Excerpts from a dataset:

***

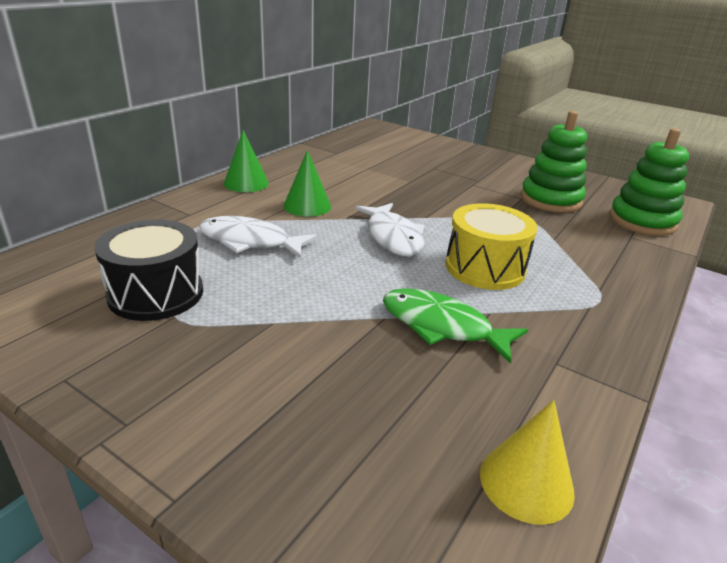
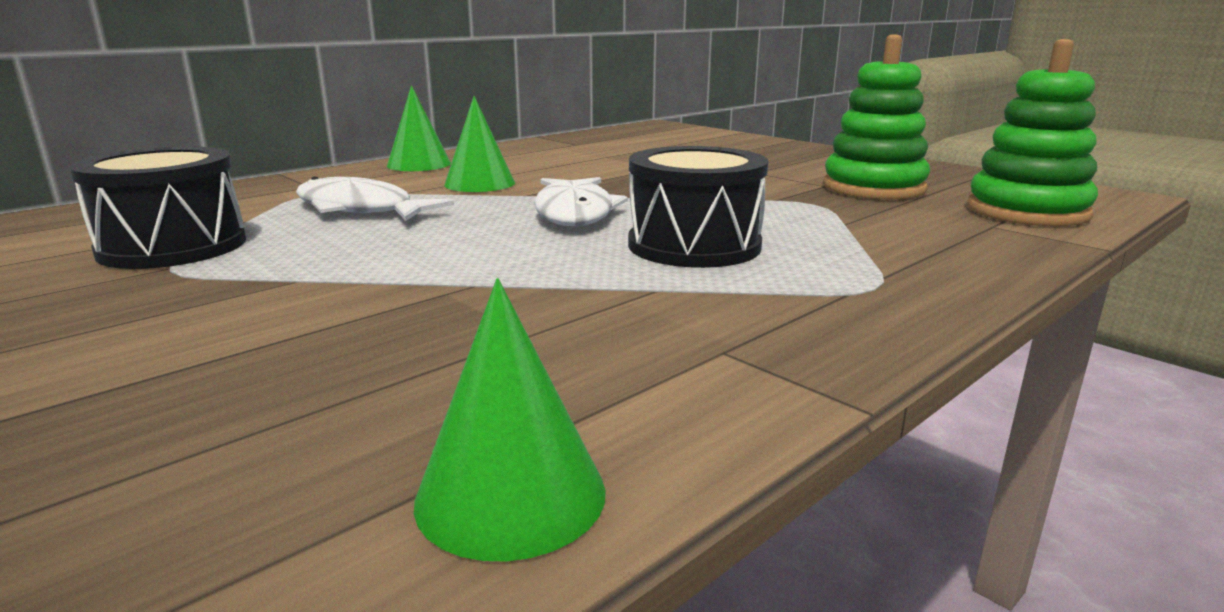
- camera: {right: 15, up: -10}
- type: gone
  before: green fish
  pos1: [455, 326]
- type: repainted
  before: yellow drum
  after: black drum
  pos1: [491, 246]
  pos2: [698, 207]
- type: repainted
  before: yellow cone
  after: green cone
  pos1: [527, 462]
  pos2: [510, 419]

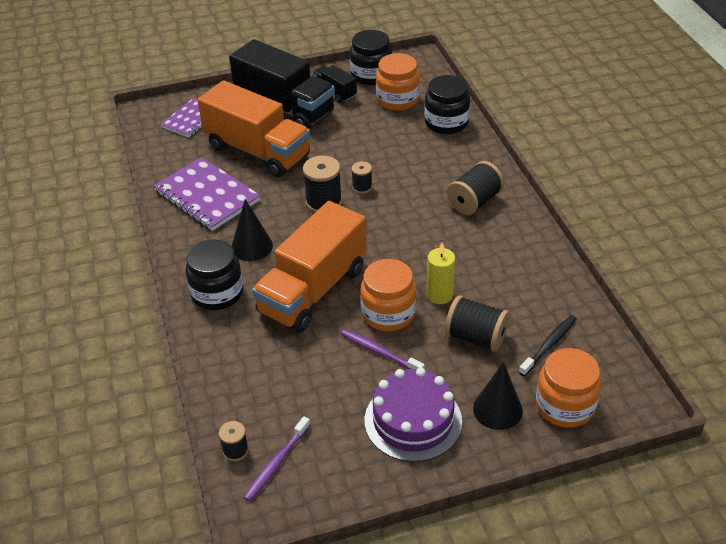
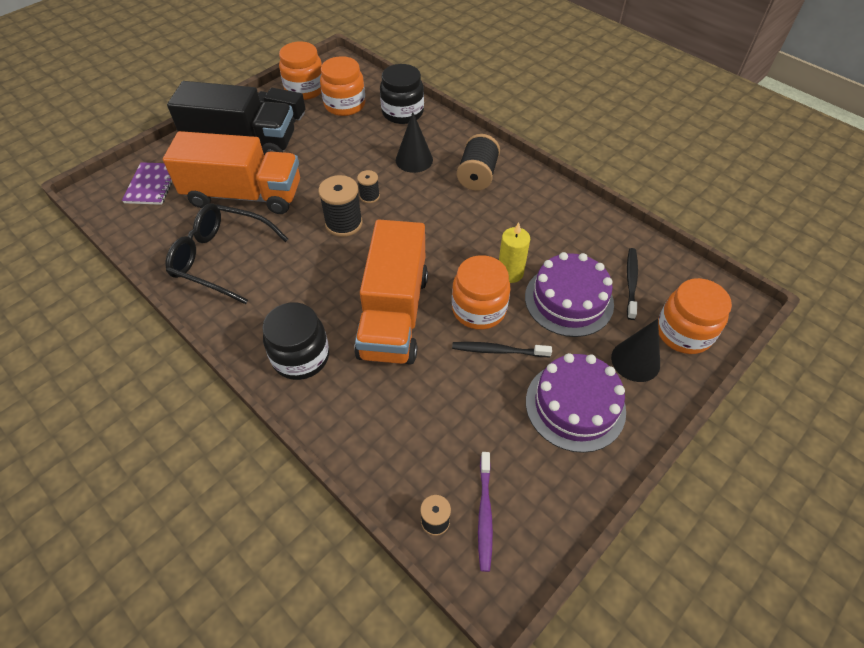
- camera: {right: -30, up: 10}
- type: swapped
  before: purple notebook
  after: black glasses
  pos1: [207, 194]
  pos2: [227, 254]
- type: shifted
  before: black cone
  pos1: [252, 230]
  pos2: [414, 142]
- type: repainted
  before: purple toothbrush
  after: black toothbrush
  pos1: [383, 349]
  pos2: [502, 349]
- type: repainted
  before: black jar
  after: orange jar
  pos1: [371, 57]
  pos2: [300, 71]
- type: swapped
  before: black spool
  after: purple cake
  pos1: [477, 324]
  pos2: [569, 294]

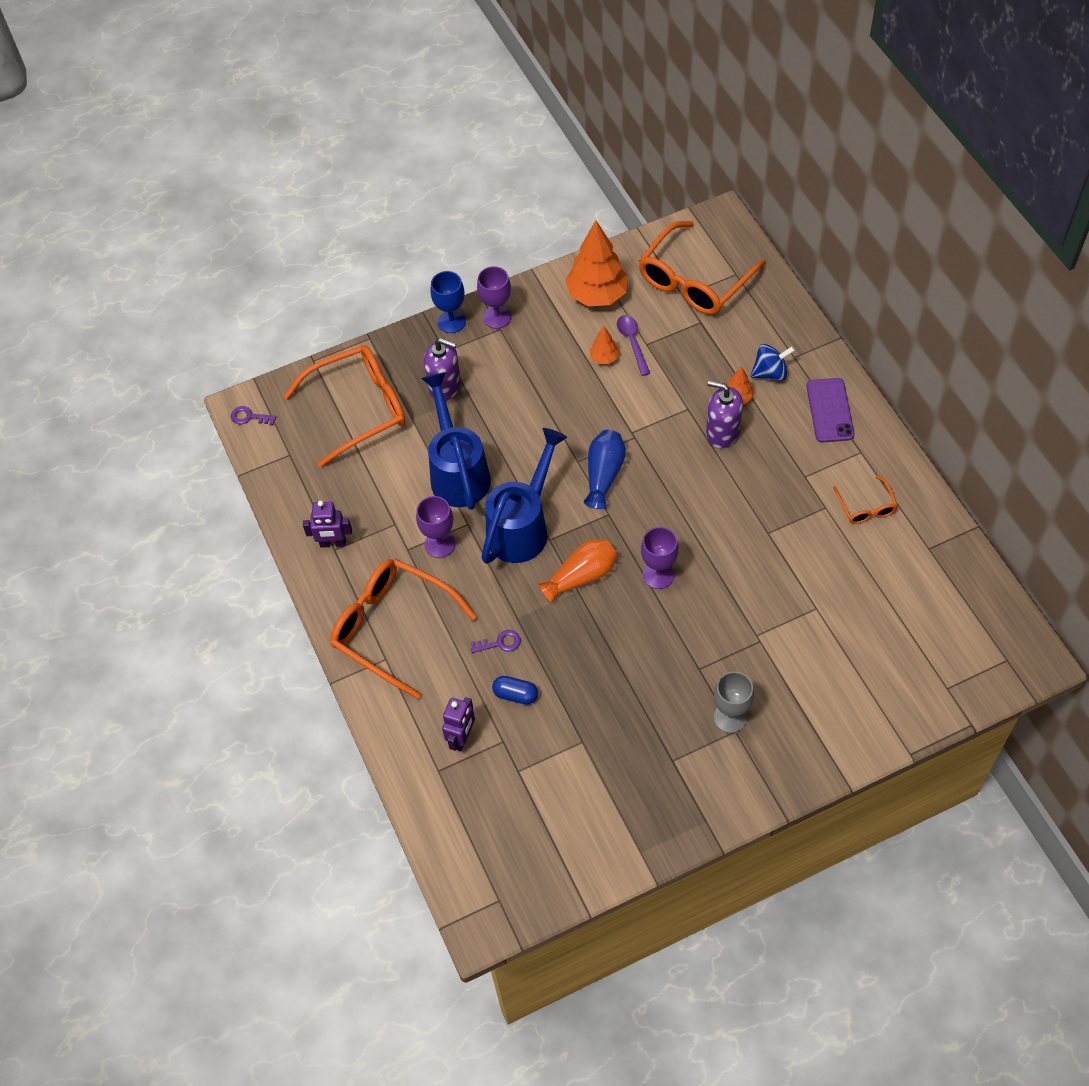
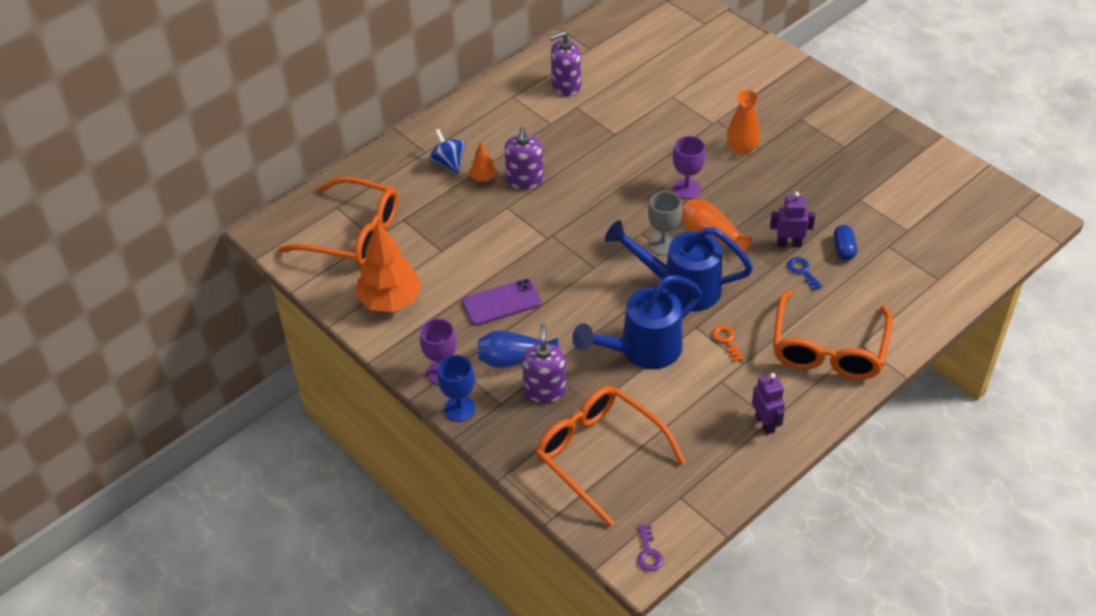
- camera: {right: -110, up: -10}
- type: swapped
  before: purple goblet
  after: orange key
  pos1: [435, 527]
  pos2: [728, 343]
- type: shifted
  before: purple robot
  pos1: [458, 724]
  pos2: [792, 219]
- type: repainted
  before: purple key
  after: blue key
  pos1: [496, 641]
  pos2: [805, 273]
- type: shifted
  before: blue vase
  pos1: [605, 469]
  pos2: [518, 349]
- type: gone
  before: orange tree
  pos1: [604, 345]
- type: gone
  before: purple spoon
  pos1: [633, 345]
- type: shifted
  before: grey goblet
  pos1: [734, 702]
  pos2: [665, 223]
- type: shifted
  before: purple phone
  pos1: [830, 410]
  pos2: [501, 302]
- type: swapped
  before: orange glasses
  after: purple soap dispenser
  pos1: [865, 500]
  pos2: [565, 63]
- type: new
  after: orange vase
  pos2: [743, 123]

***

### [TASK ITEM]
Across the data, find each line that has "purple" in it and copy that line.

### [THE COMPLETED TASK]
  before: purple notebook
  before: purple toothbrush
  after: purple cake
  before: purple goblet
  before: purple robot
  before: purple key
  before: purple spoon
  before: purple phone
  after: purple soap dispenser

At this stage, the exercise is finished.